Object state comparisons:
%%

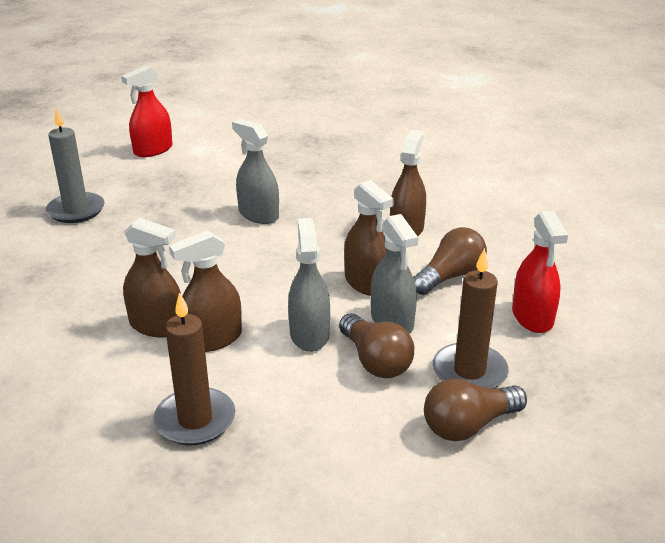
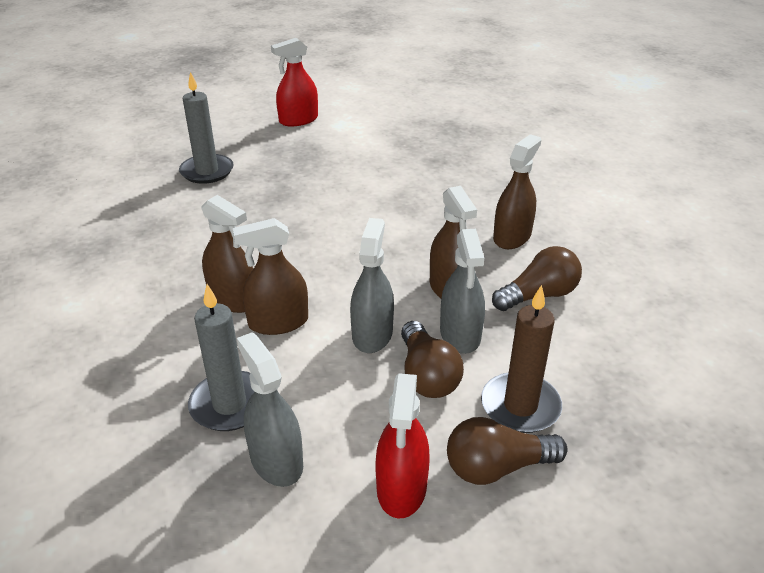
camera: 15 degrees right, 5 degrees up
(195, 420) = (229, 404): brown candle -> grey candle
(258, 214) = (371, 199): grey spray bottle -> grey spray bottle (276, 461)
(532, 317) = (611, 356): red spray bottle -> red spray bottle (401, 488)

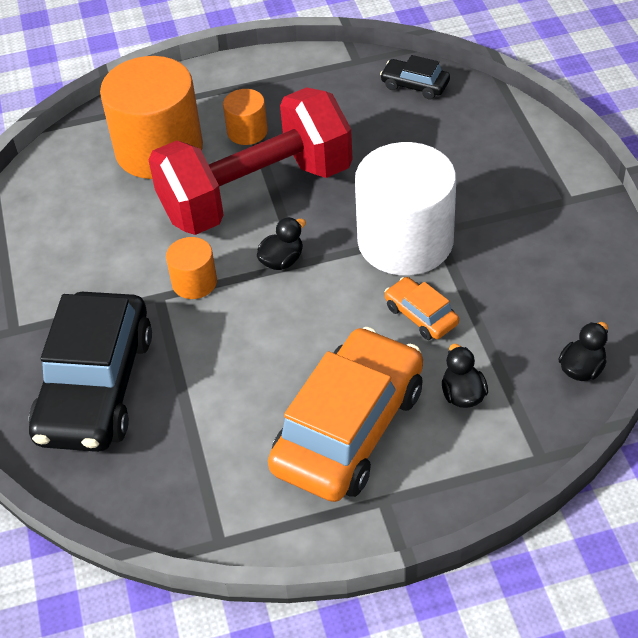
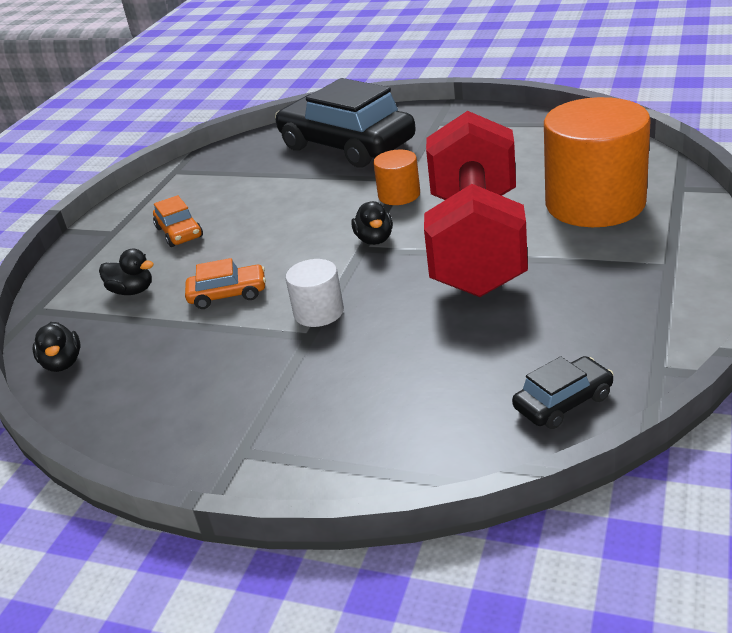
camera: 125 degrees right, 15 degrees down
(247, 131) = (579, 257): orange cylinder -> none
(349, 429) = (179, 232): orange car -> orange car, size x0.44
(405, 241) = (318, 312): white cylinder -> white cylinder, size x0.47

%%

EXERCISE DIRECTIONS: Write out the data again word for word, minus any images.

EXERCISE RESPONSE:
camera: 15 degrees right, 5 degrees up
(195, 420) = (229, 404): brown candle -> grey candle
(258, 214) = (371, 199): grey spray bottle -> grey spray bottle (276, 461)
(532, 317) = (611, 356): red spray bottle -> red spray bottle (401, 488)

camera: 125 degrees right, 15 degrees down
(247, 131) = (579, 257): orange cylinder -> none
(349, 429) = (179, 232): orange car -> orange car, size x0.44
(405, 241) = (318, 312): white cylinder -> white cylinder, size x0.47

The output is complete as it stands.